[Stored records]

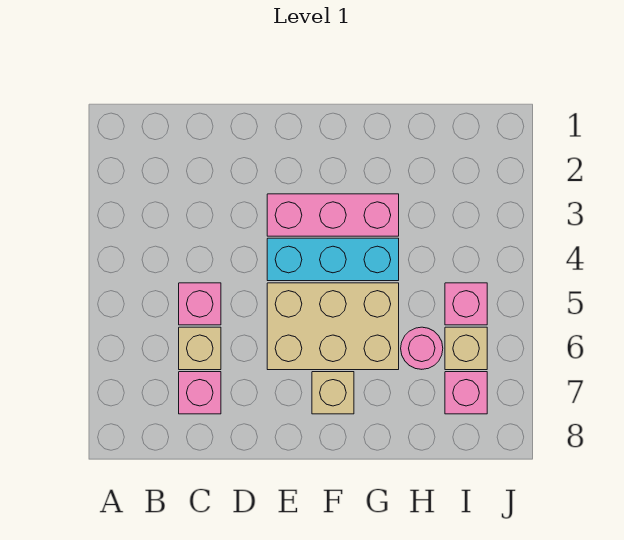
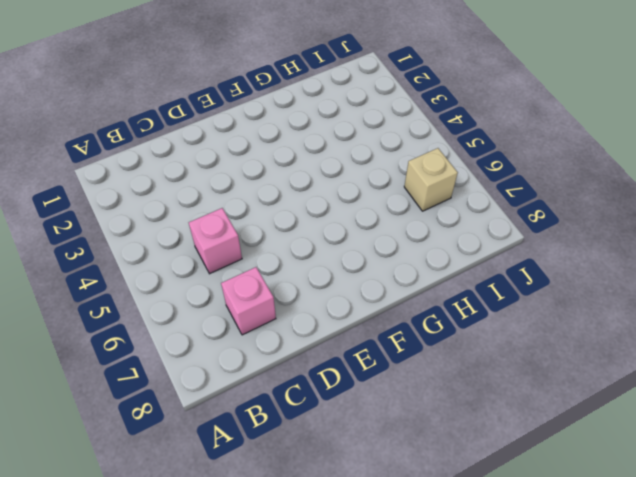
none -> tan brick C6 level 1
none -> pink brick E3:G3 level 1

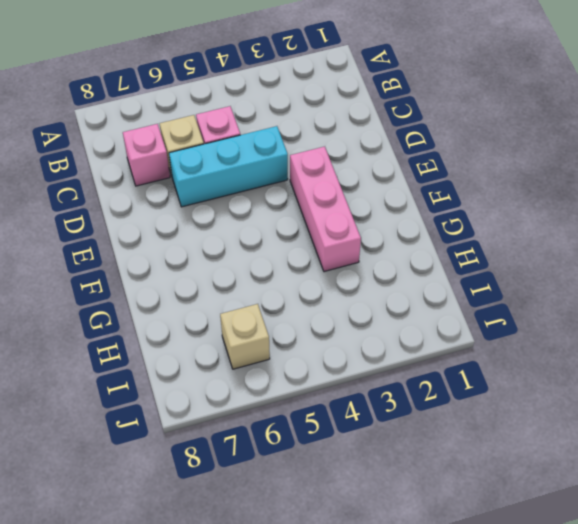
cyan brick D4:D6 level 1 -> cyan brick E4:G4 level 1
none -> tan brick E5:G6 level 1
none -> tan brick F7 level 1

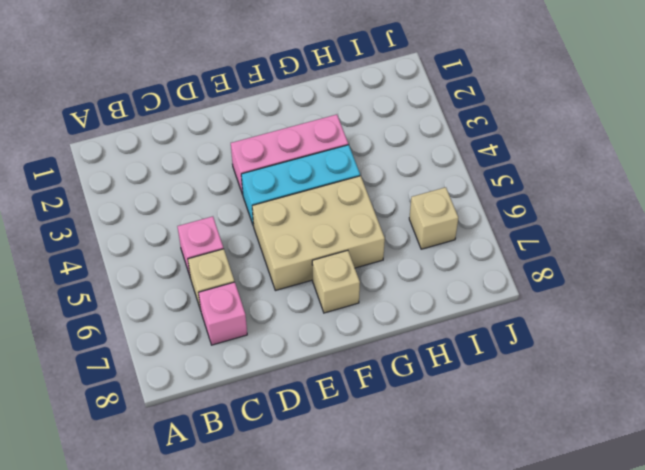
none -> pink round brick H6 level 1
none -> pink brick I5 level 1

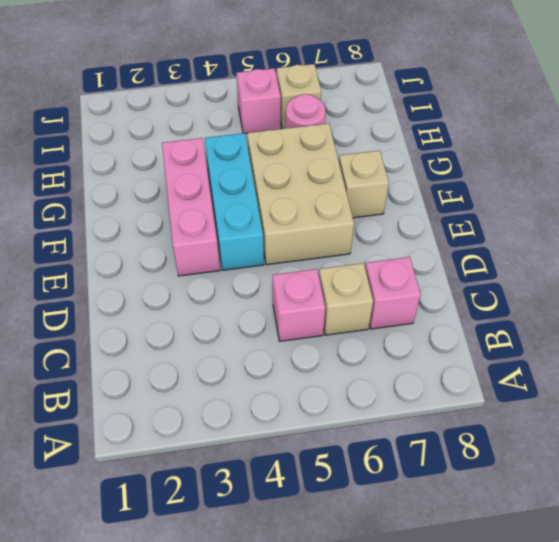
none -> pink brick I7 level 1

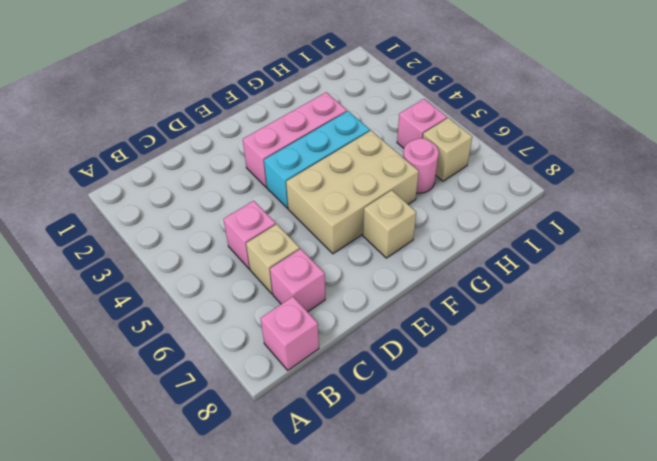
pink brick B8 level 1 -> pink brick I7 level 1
...
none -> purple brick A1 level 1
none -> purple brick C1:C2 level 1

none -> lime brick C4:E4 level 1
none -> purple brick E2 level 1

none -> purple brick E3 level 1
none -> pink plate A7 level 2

* **Work item**: Starting from the line with "none -> pink round brick H6 level 1" in the records above, repeat each line exactly until you have written the line with "pink brick B8", then stop; drop the pictures.

* **Output of the task**:
none -> pink round brick H6 level 1
none -> pink brick I5 level 1

none -> pink brick I7 level 1

pink brick B8 level 1 -> pink brick I7 level 1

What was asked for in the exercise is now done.